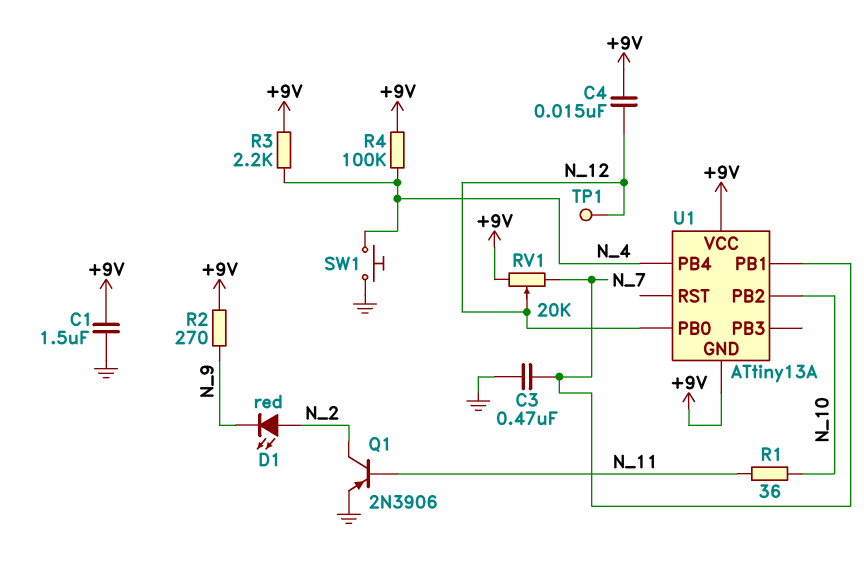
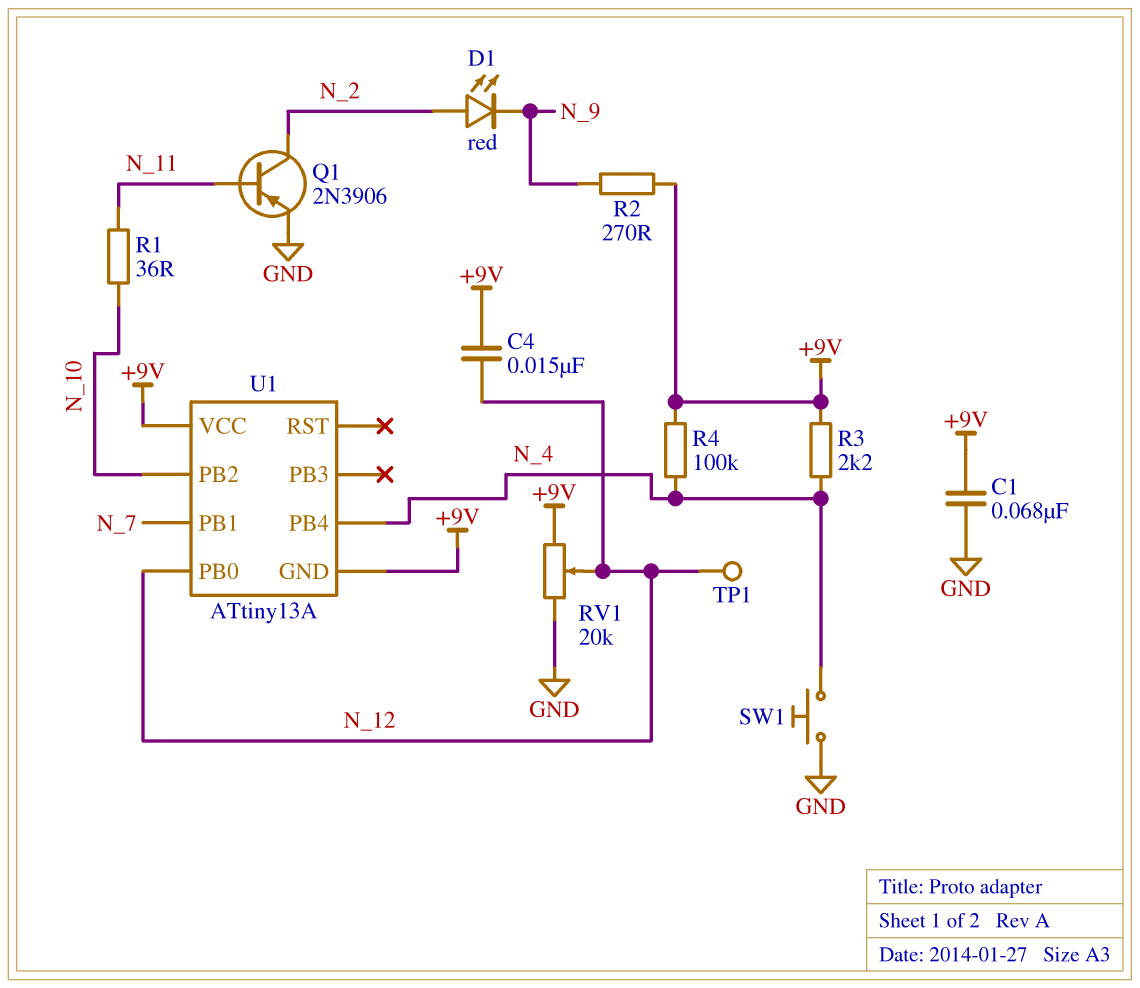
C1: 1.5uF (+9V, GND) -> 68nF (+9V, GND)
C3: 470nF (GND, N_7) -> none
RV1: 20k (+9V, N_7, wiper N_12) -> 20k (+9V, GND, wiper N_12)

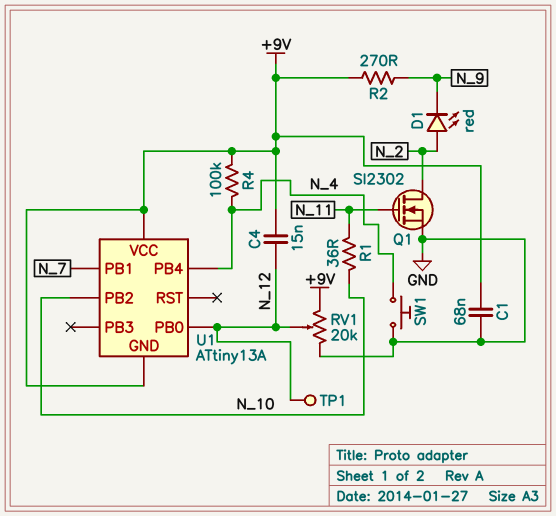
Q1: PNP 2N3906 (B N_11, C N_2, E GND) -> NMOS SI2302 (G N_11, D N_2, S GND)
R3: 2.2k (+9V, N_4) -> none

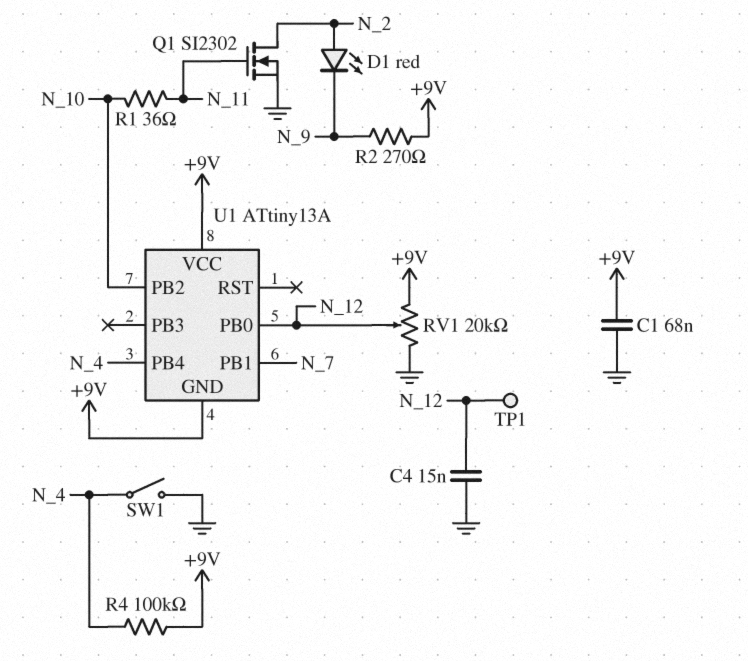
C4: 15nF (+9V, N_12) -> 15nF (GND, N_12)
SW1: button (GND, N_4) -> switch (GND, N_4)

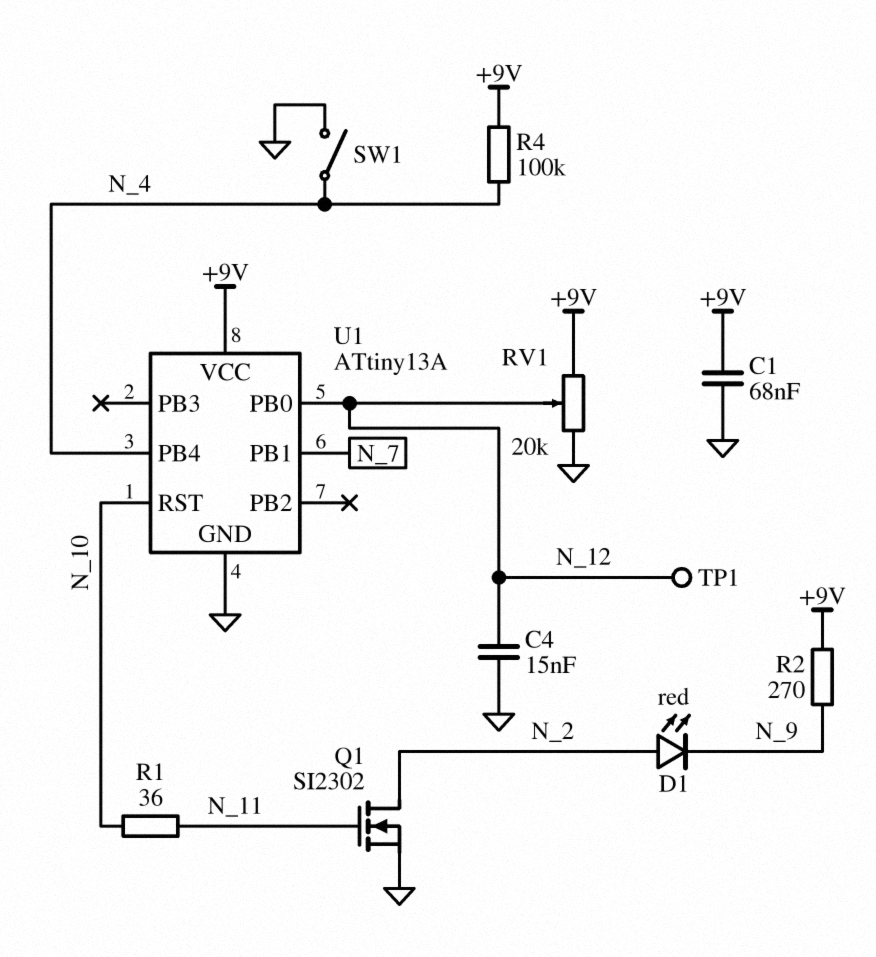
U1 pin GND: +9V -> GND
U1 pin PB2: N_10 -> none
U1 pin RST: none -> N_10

..............................

• _YOUR TASK_
Output, exactly and with no pictures, every line from the one that contains "C4: 15nF (+9V, N_12) -> 15nF (GND, N_12)" through the final line of the entries.

• _SOLUTION_
C4: 15nF (+9V, N_12) -> 15nF (GND, N_12)
SW1: button (GND, N_4) -> switch (GND, N_4)

U1 pin GND: +9V -> GND
U1 pin PB2: N_10 -> none
U1 pin RST: none -> N_10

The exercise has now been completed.